Required work. Search the data below for the string "down". Extract every line that contains it.

Dataset content.
========================================

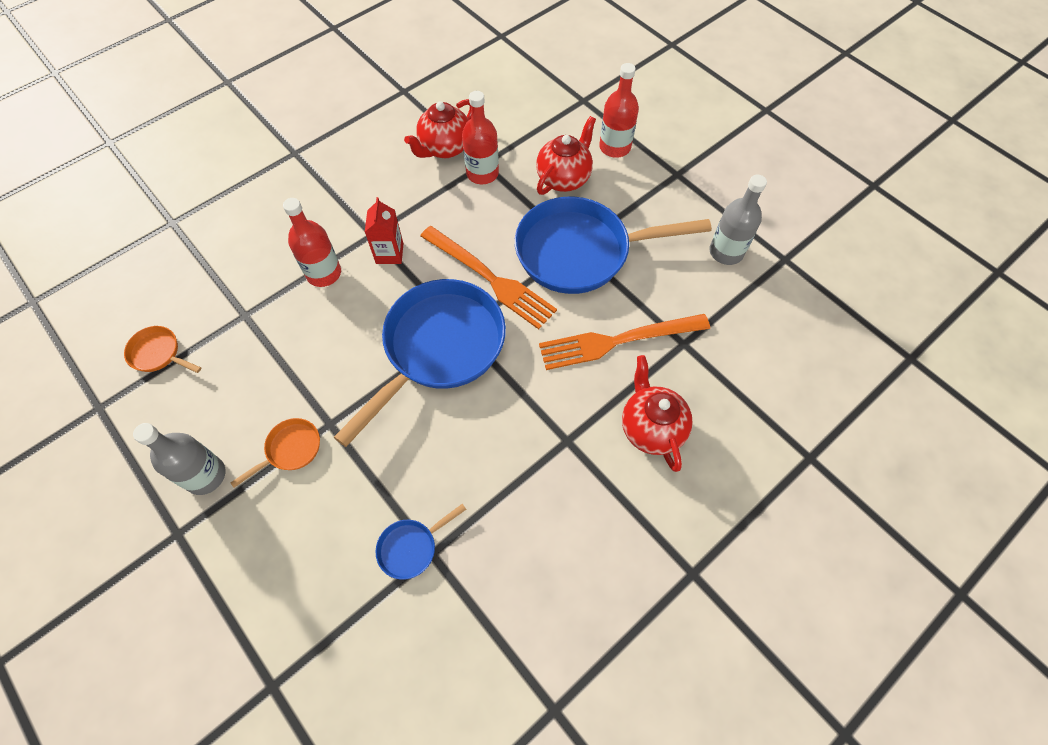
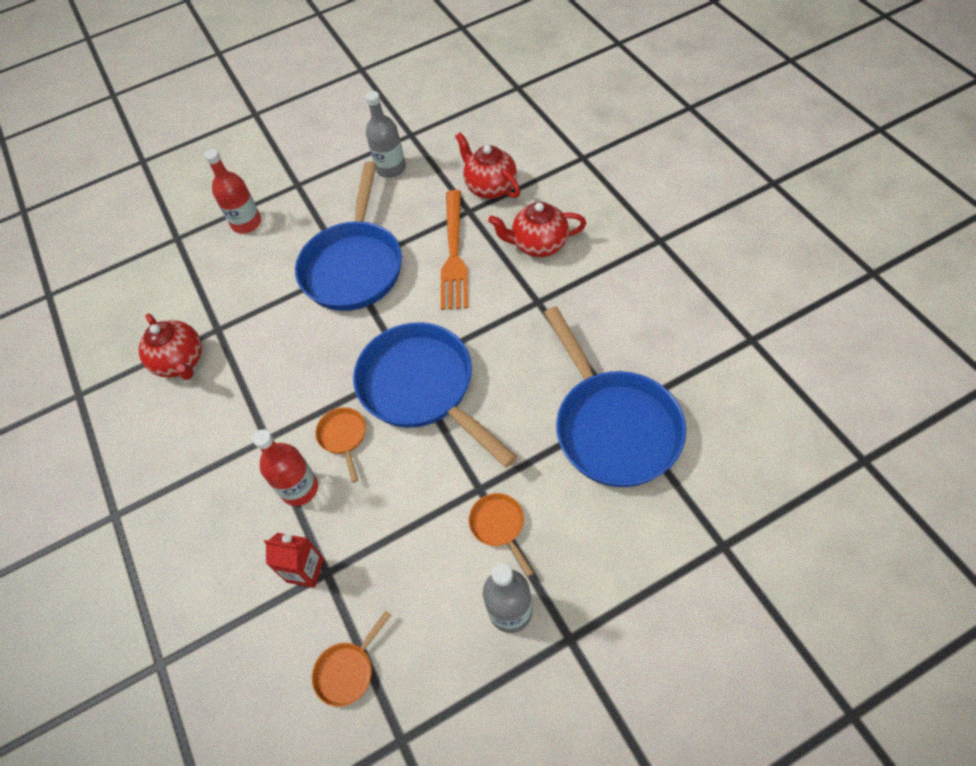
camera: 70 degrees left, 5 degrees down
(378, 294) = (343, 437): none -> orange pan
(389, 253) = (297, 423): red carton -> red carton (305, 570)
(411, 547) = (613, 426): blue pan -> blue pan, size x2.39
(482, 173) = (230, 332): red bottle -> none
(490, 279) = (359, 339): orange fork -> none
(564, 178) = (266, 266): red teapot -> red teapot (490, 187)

========================================

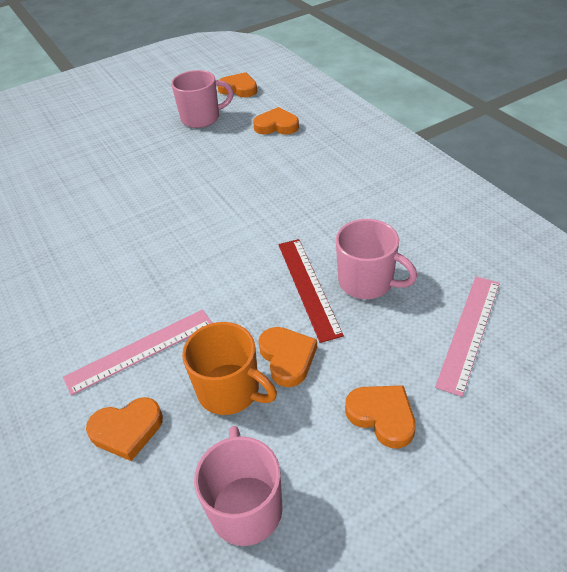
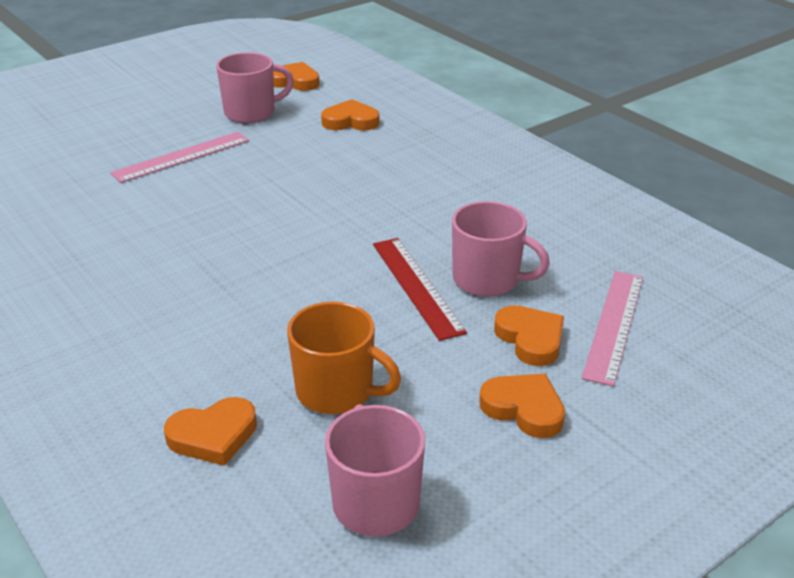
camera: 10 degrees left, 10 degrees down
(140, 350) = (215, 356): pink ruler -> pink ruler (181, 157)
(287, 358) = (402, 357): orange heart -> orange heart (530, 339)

========================================

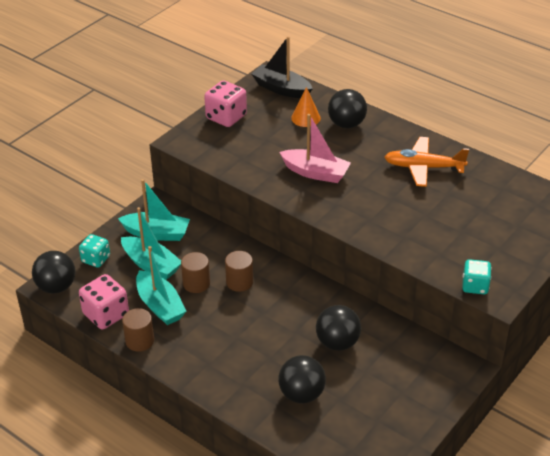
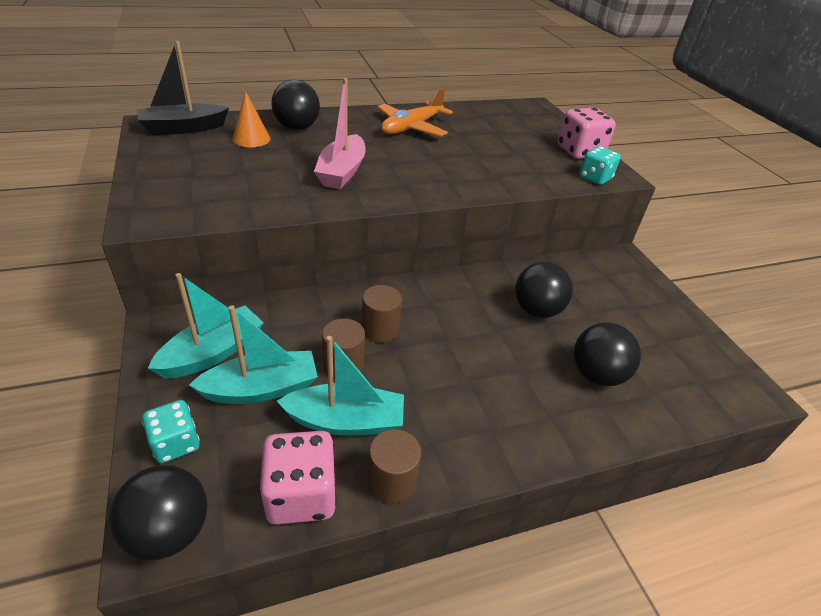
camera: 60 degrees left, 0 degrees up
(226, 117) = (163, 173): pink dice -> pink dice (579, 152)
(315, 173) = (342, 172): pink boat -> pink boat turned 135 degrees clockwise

========================================

Response below.
camera: 70 degrees left, 5 degrees down
camera: 10 degrees left, 10 degrees down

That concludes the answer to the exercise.